EXERCISE.
Every record below should be transcribed exactly. Omit the images.

──────── PROVIDED INFORMATION

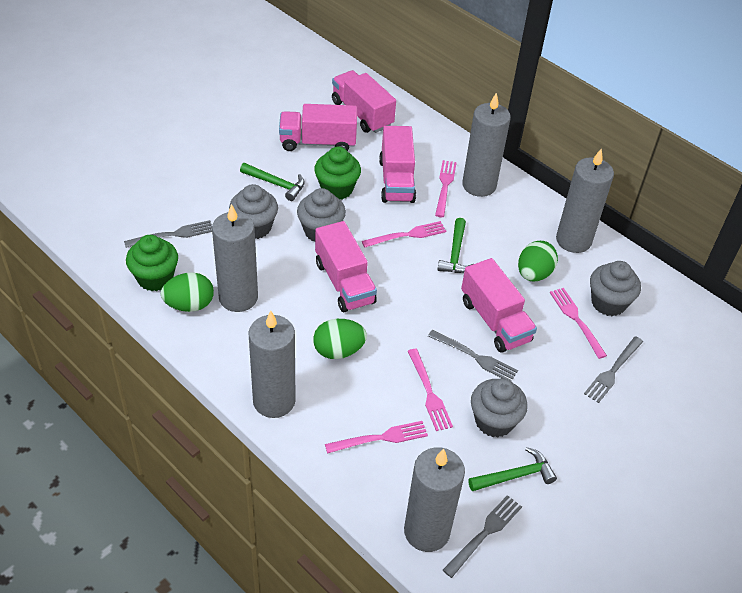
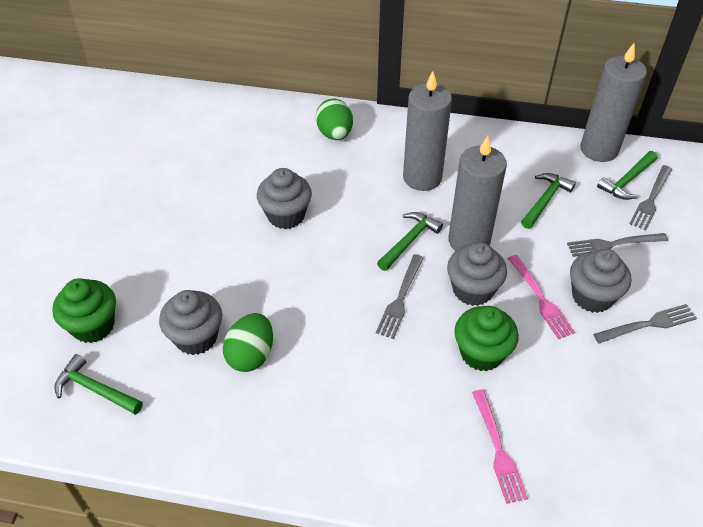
green egg: 3 -> 2
green hammer: 3 -> 4
grey candle: 5 -> 3
pink fork: 5 -> 2
pink truck: 5 -> 0

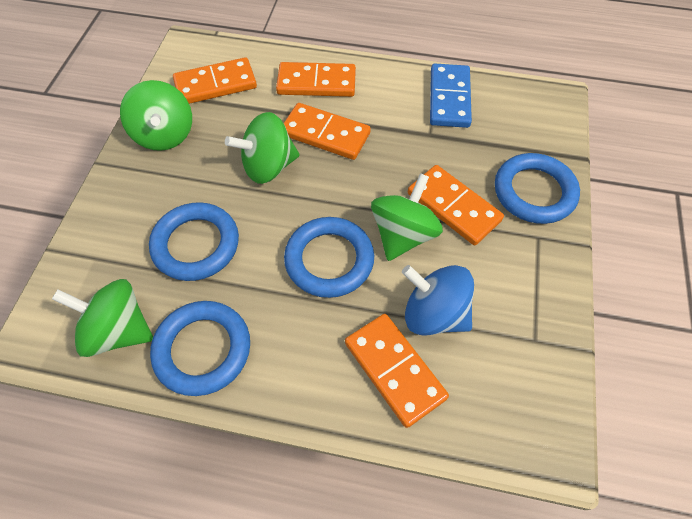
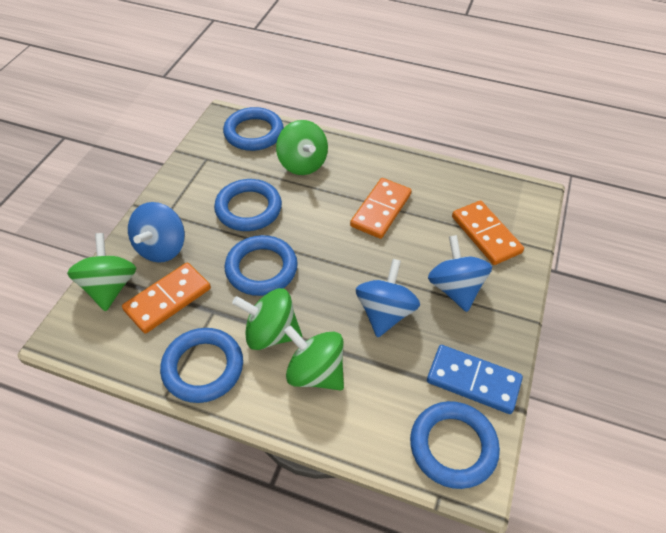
blue ring: 4 -> 5
blue spinning top: 1 -> 3
orange domino: 5 -> 3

────────────────

RESPONSE TO THIS EXERCISE.
green egg: 3 -> 2
green hammer: 3 -> 4
grey candle: 5 -> 3
pink fork: 5 -> 2
pink truck: 5 -> 0

blue ring: 4 -> 5
blue spinning top: 1 -> 3
orange domino: 5 -> 3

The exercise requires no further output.